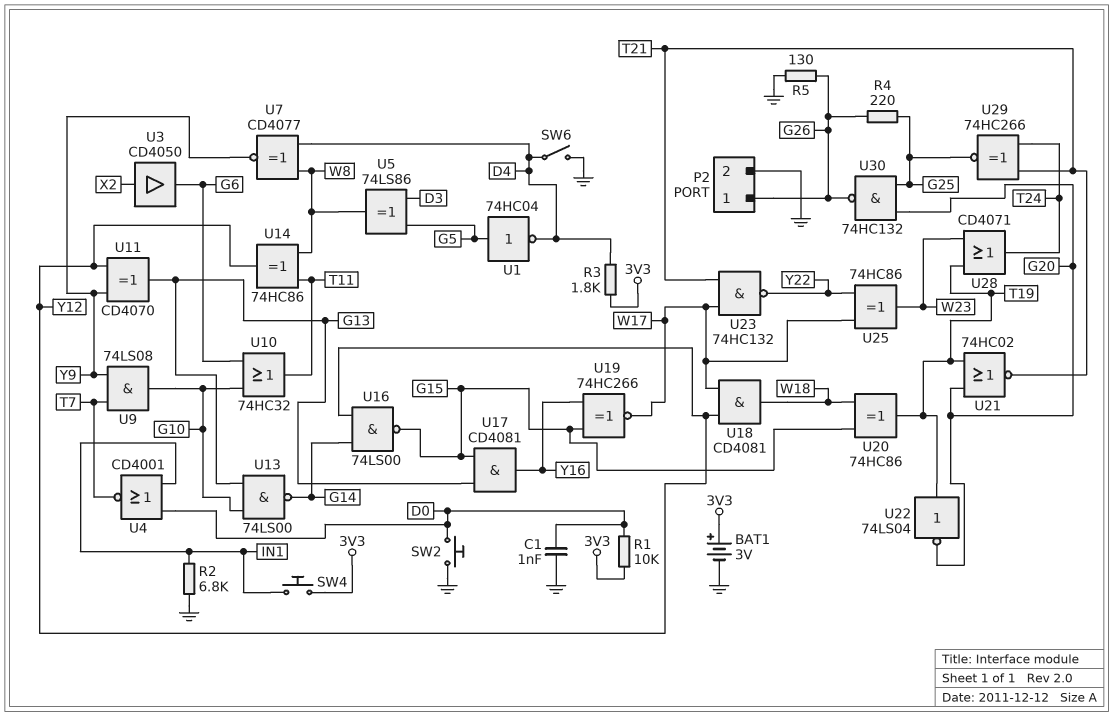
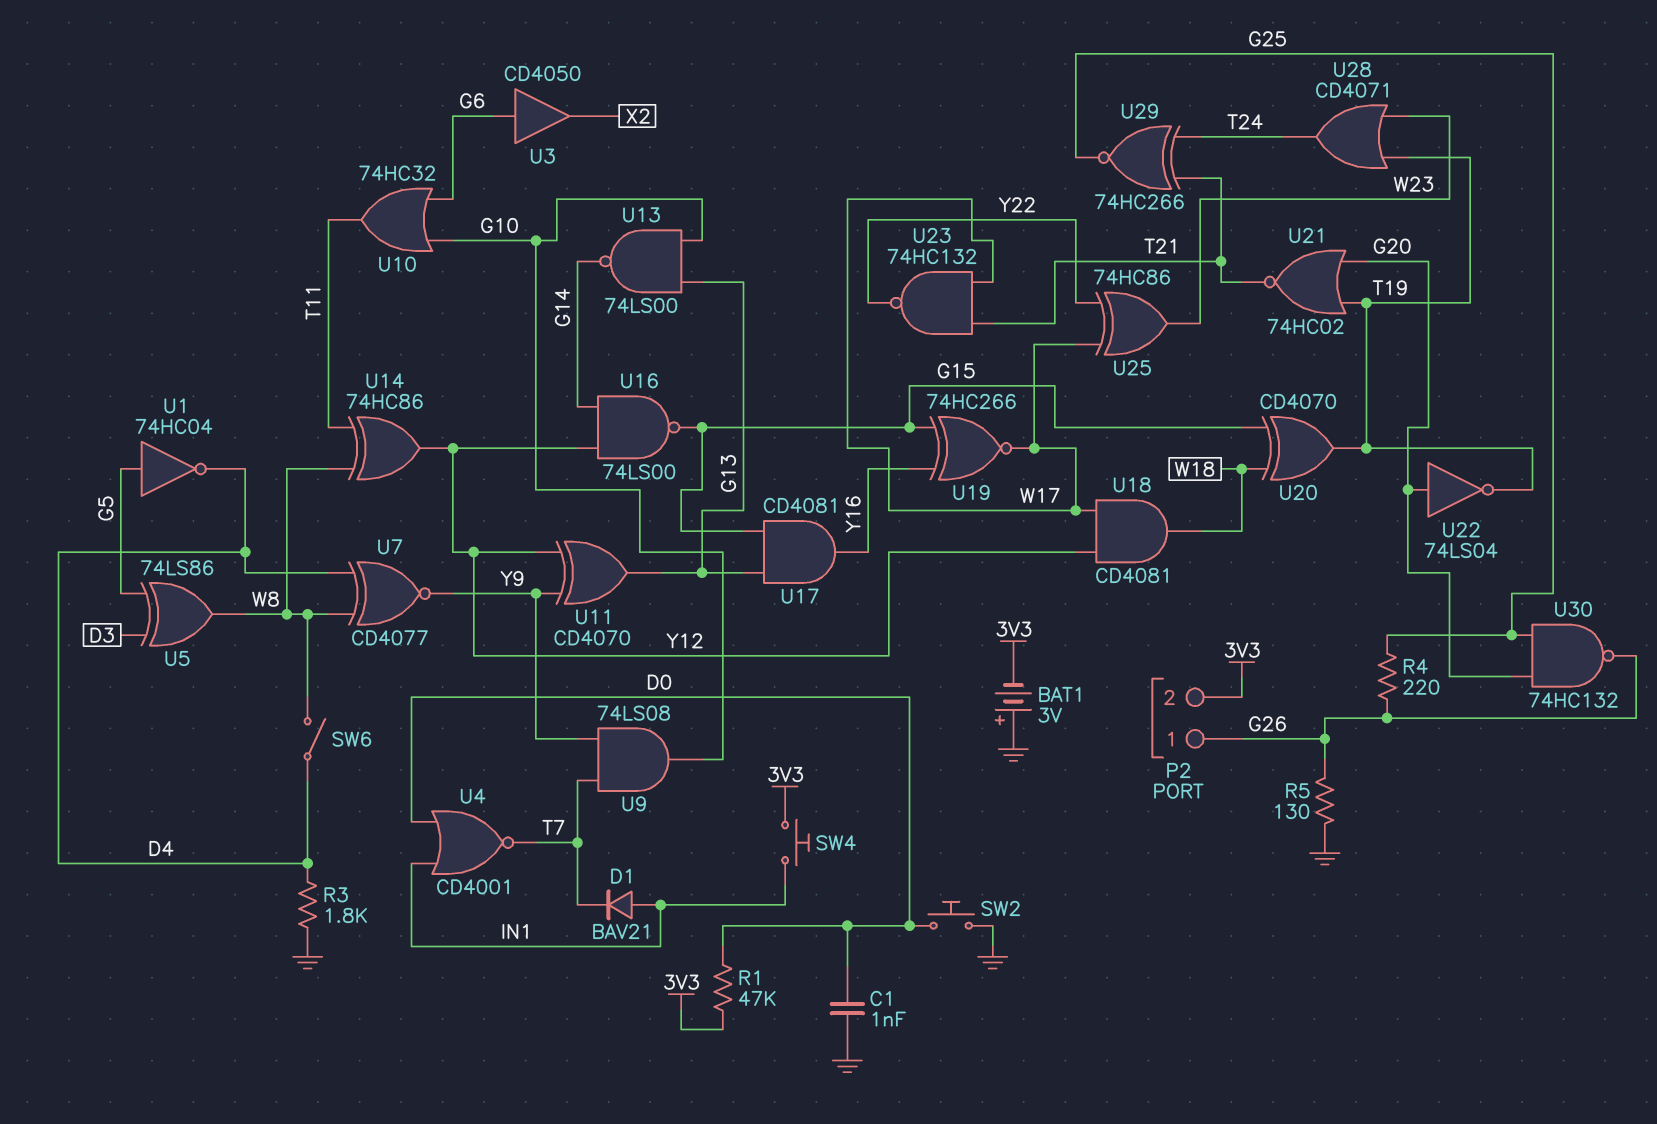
BAT1: 3V (plus 3V3, minus GND) -> 3V (plus GND, minus 3V3)
D1: none -> diode BAV21 (A IN1, K T7)
P2 pin 2: GND -> 3V3
R1: 10k (3V3, D0) -> 47k (3V3, D0)
R2: 6.8k (GND, IN1) -> none
R3: 1.8k (3V3, D4) -> 1.8k (D4, GND)
SW6: switch (D4, GND) -> switch (D4, W8)
U3: buffer CD4050 (in X2, out G6) -> buffer CD4050 (in G6, out X2)
U20: XOR 74HC86 (in G15, in W18, out T19) -> XOR CD4070 (in G15, in W18, out T19)
U22: NOT 74LS04 (in T19, out G20) -> NOT 74LS04 (in G20, out T19)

* REQUIRED WORK: Pull every line holding "none" out of the records.

* EXERCISE ANSWER:
D1: none -> diode BAV21 (A IN1, K T7)
R2: 6.8k (GND, IN1) -> none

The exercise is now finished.